▶ _WORK TO COMPLETE_
Exactly the lines from the one containing "R206: none -> 4.7k (CN208/2, VCC)" through the final line of the data below, with pictures omitted, make up the answer.

(Detected change data)
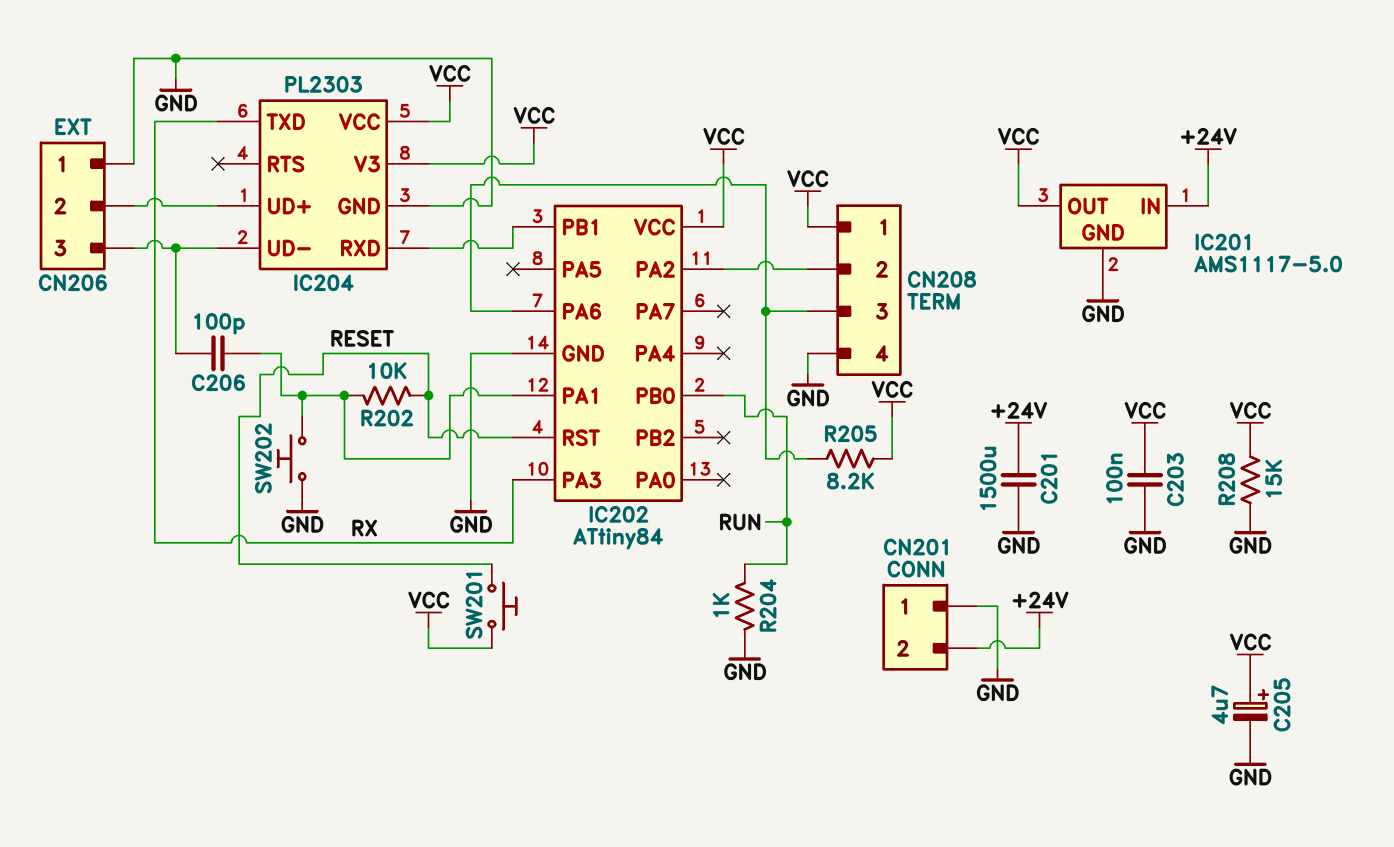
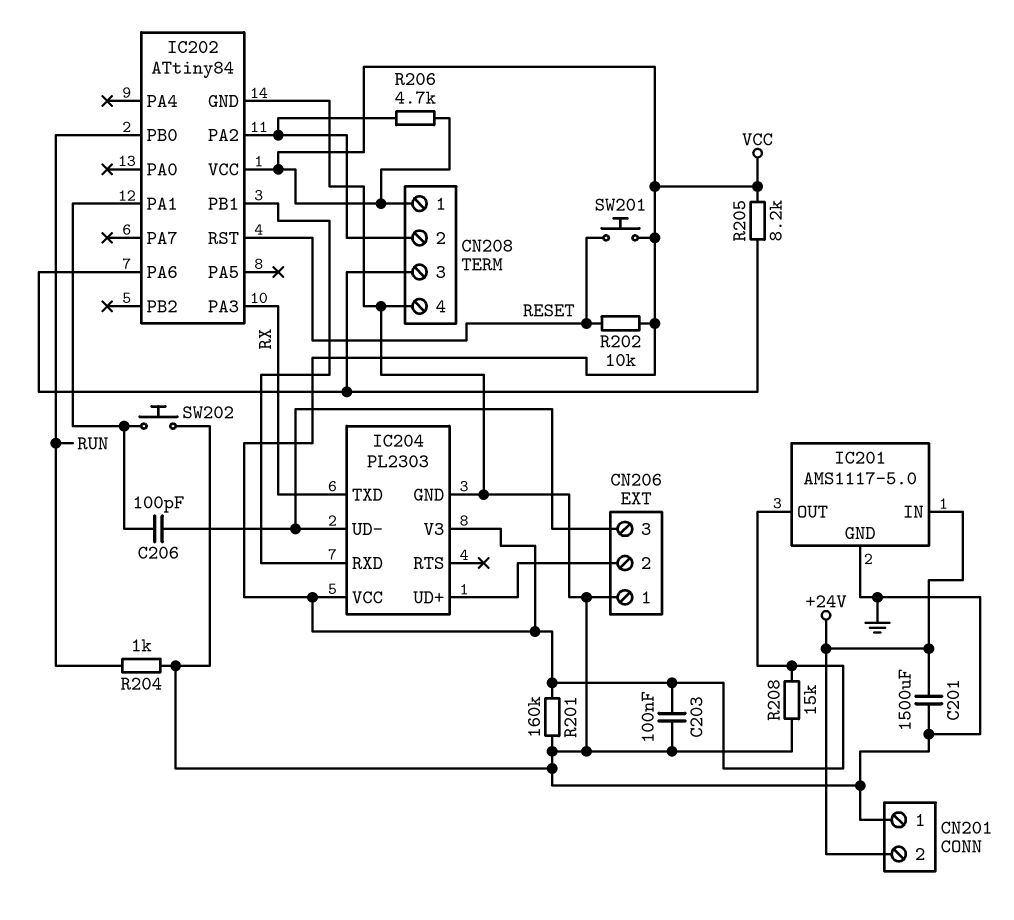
C205: 4.7uF (plus VCC, minus GND) -> none
R201: none -> 160k (GND, VCC)
R202: 10k (IC202/PA1, RESET) -> 10k (RESET, VCC)
R206: none -> 4.7k (CN208/2, VCC)

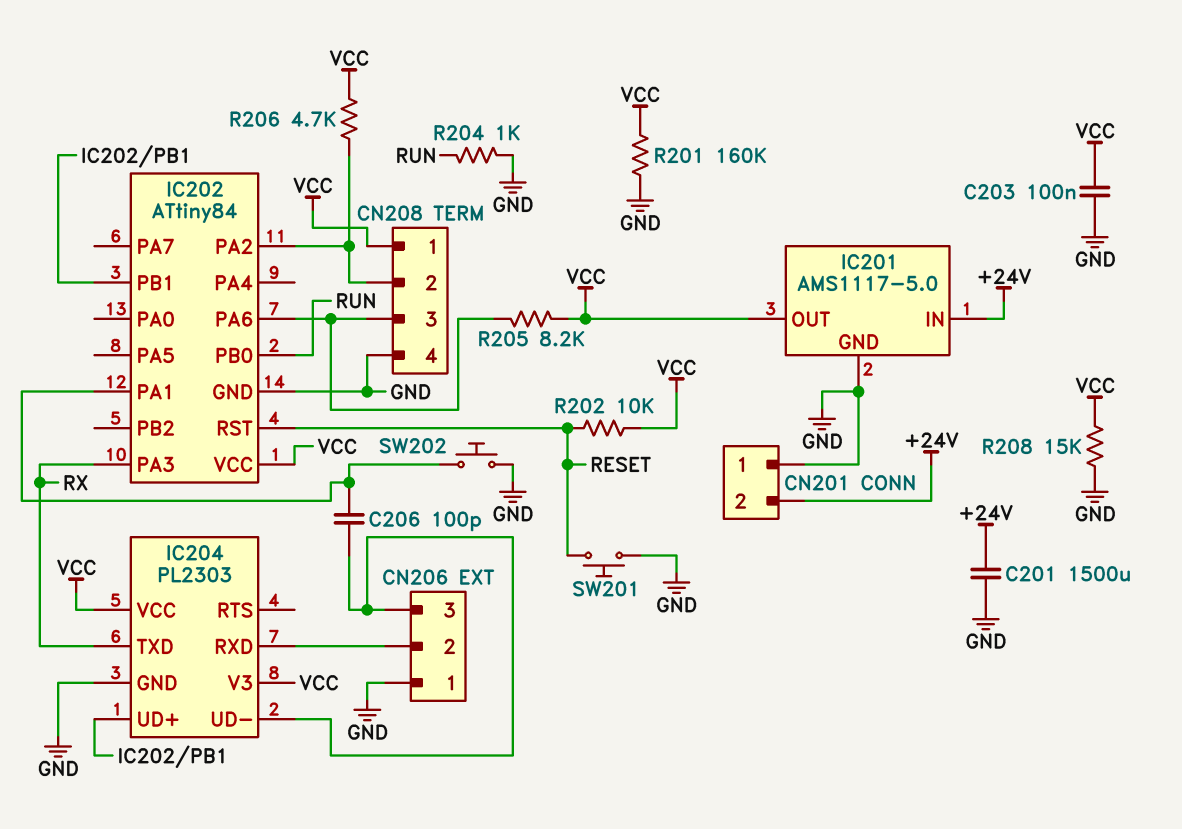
IC204 pin RXD: IC202/PB1 -> CN206/2
IC204 pin UD+: CN206/2 -> IC202/PB1
SW201: button (RESET, VCC) -> button (GND, RESET)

▶ _PROBLEM SOLUTION_
R206: none -> 4.7k (CN208/2, VCC)

IC204 pin RXD: IC202/PB1 -> CN206/2
IC204 pin UD+: CN206/2 -> IC202/PB1
SW201: button (RESET, VCC) -> button (GND, RESET)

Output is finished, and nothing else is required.